Available data

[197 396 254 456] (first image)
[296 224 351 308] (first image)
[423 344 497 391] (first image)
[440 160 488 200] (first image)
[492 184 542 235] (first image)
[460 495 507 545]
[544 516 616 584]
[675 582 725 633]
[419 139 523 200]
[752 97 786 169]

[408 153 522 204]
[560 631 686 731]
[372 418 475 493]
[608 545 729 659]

* * *

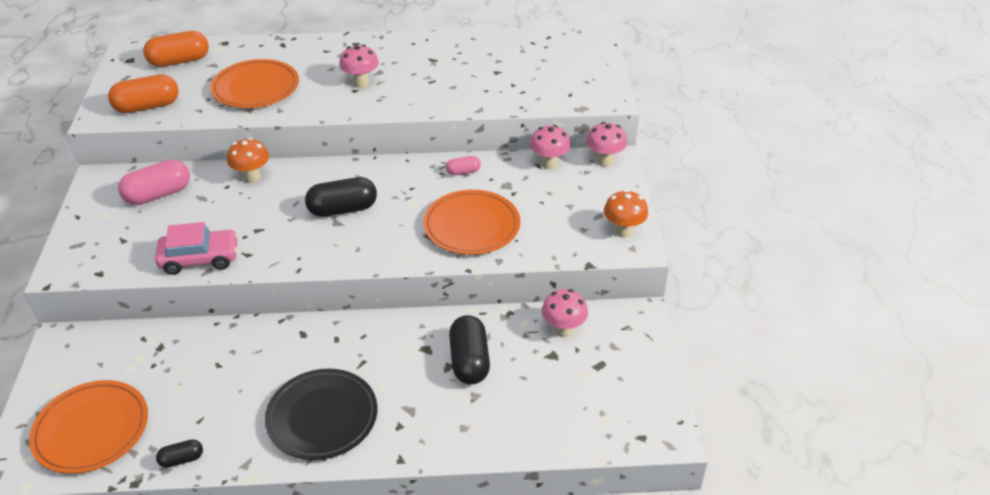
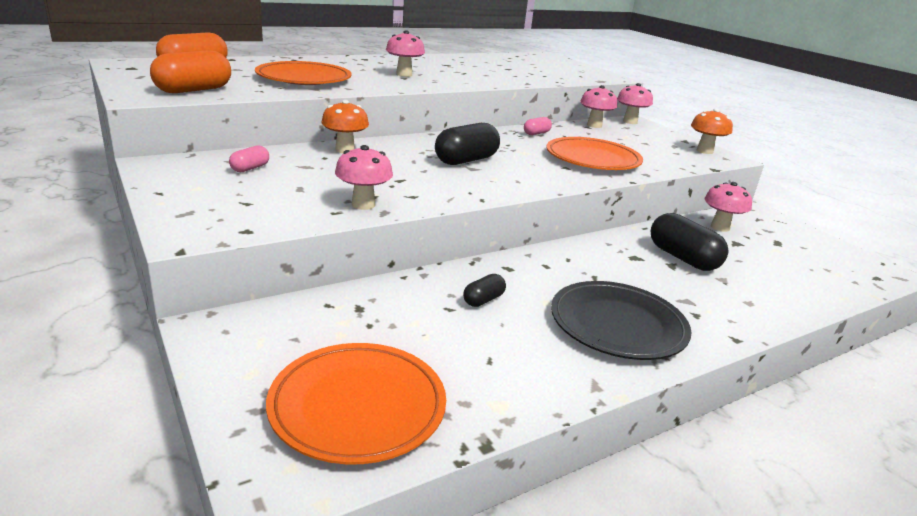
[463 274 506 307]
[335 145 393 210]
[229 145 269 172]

Assignment
Report each line in the entries where the string "image" occurs.

Task result
[197 396 254 456] (first image)
[296 224 351 308] (first image)
[423 344 497 391] (first image)
[440 160 488 200] (first image)
[492 184 542 235] (first image)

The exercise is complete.